Task brief = Please work out how many lines in the records below include the word "none", and reply with that number only.

Given records =
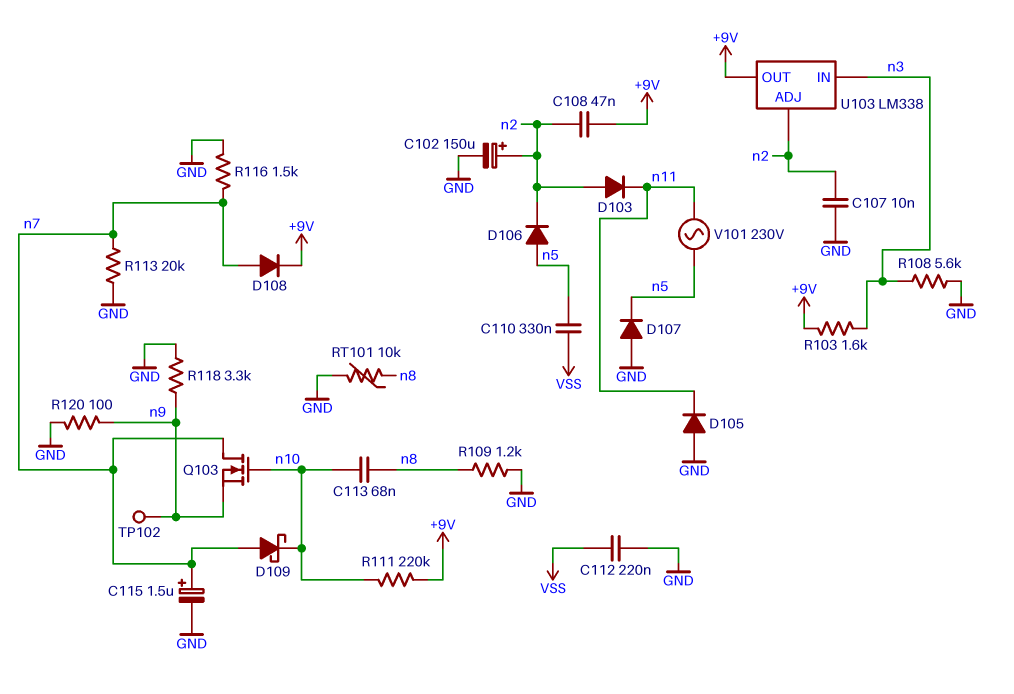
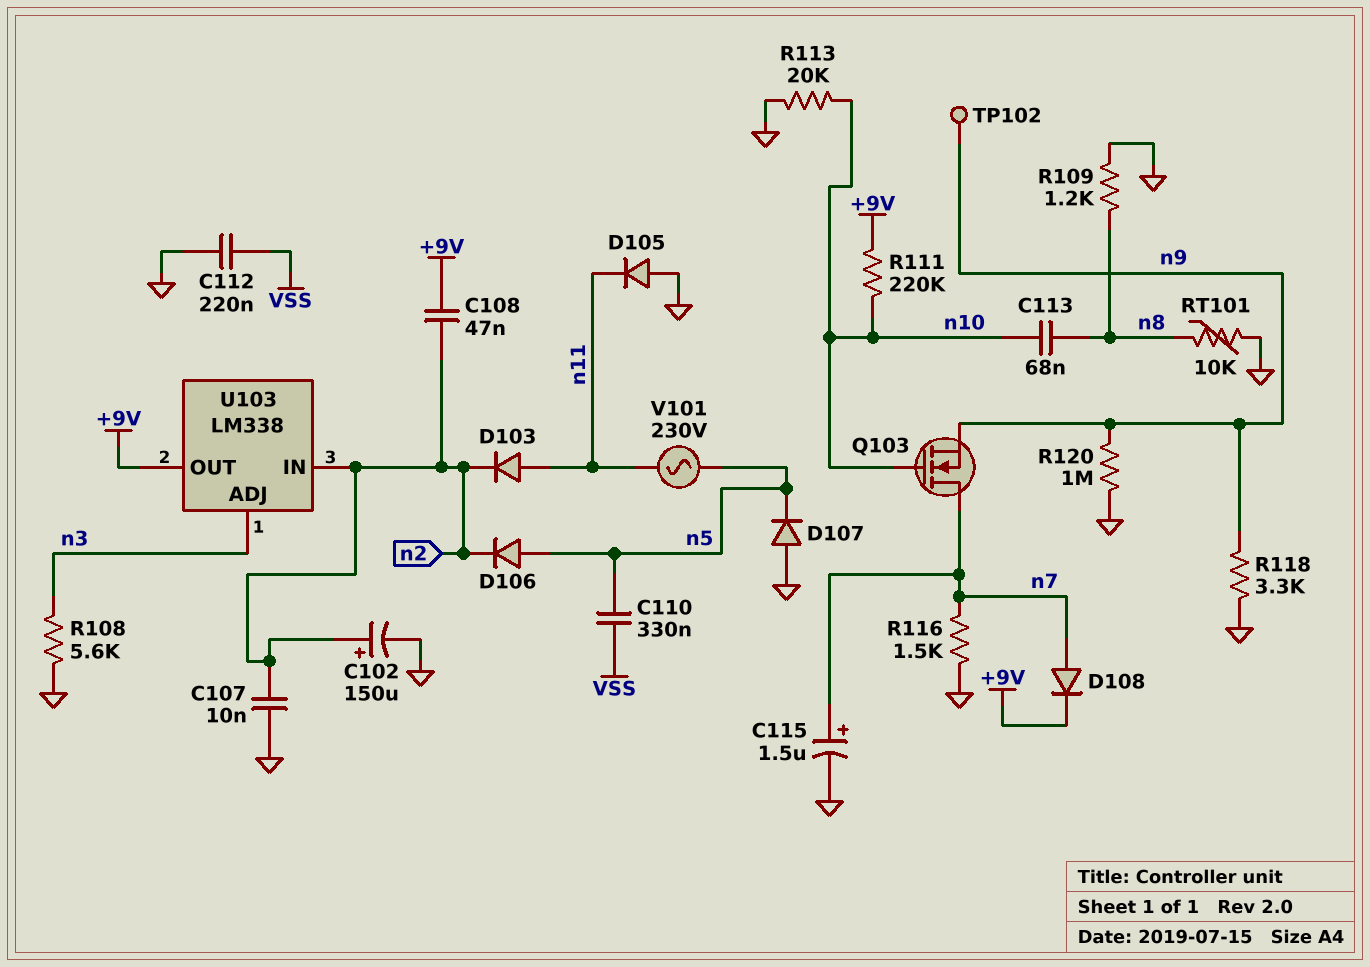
D103: diode (A n2, K n11) -> diode (A n11, K n2)
D109: schottky (A n7, K n10) -> none
R103: 1.6k (+9V, n3) -> none
R113: 20k (GND, n7) -> 20k (GND, n10)
R120: 100 (GND, n9) -> 1M (GND, n9)
U103 pin ADJ: n2 -> n3
U103 pin IN: n3 -> n2

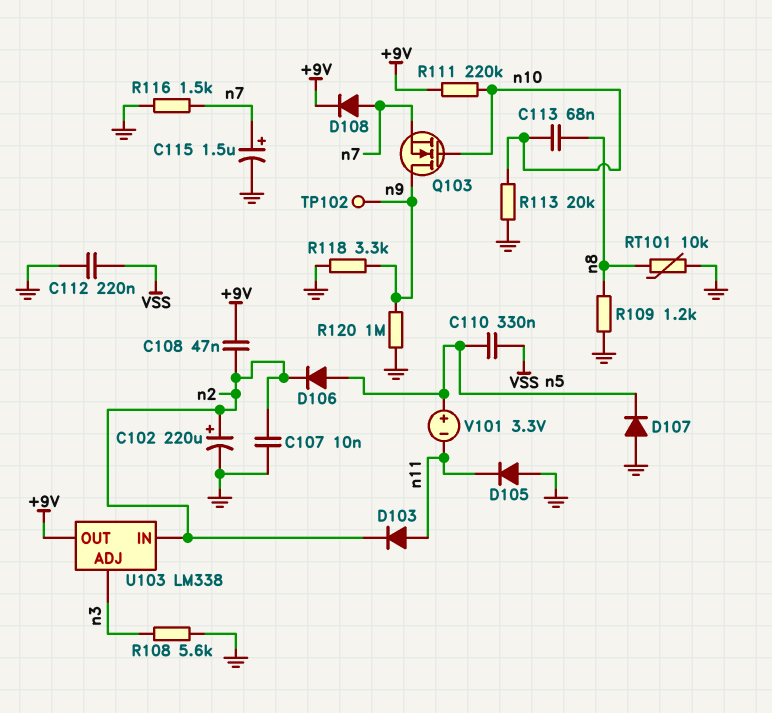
C102: 150uF (plus n2, minus GND) -> 220uF (plus n2, minus GND)
Q103: NMOS (G n10, D n7, S n9) -> NMOS (G n10, D n9, S n7)
V101: AC 230V (n5, n11) -> 3.3V (plus n5, minus n11)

Result of the exercise = 2